DESCRIPTION OF THE TASK
Transcribe only part of the material below: the lines from the one containing "(148, 354) = (650, 313): green tape -> none" through the one containing "(540, 125) = (154, 347): pink", inclusive, exactly as written.

DATA PROVIDED

-=-=-=-=-

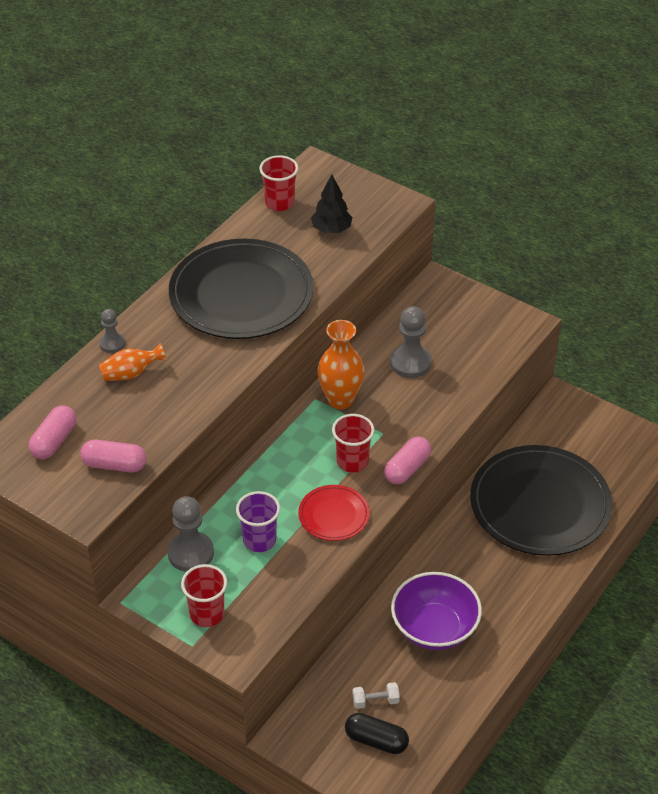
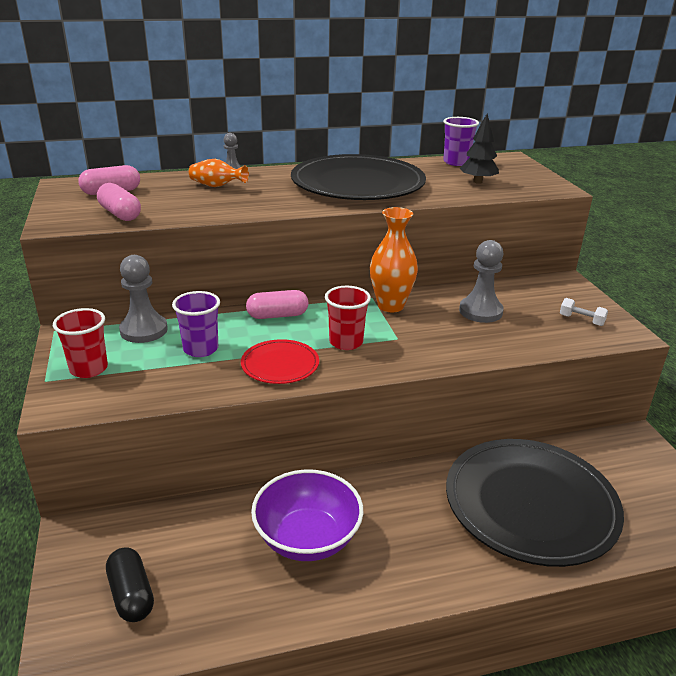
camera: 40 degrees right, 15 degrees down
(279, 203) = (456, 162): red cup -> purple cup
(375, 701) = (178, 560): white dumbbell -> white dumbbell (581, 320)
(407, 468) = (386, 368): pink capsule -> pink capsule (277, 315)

-=-=-=-=-

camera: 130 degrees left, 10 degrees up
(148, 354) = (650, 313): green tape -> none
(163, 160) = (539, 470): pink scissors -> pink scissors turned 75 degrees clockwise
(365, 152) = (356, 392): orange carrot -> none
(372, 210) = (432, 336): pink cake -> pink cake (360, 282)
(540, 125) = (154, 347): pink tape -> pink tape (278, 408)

-=-=-=-=-

YOUR SOLUTION
(148, 354) = (650, 313): green tape -> none
(163, 160) = (539, 470): pink scissors -> pink scissors turned 75 degrees clockwise
(365, 152) = (356, 392): orange carrot -> none
(372, 210) = (432, 336): pink cake -> pink cake (360, 282)
(540, 125) = (154, 347): pink tape -> pink tape (278, 408)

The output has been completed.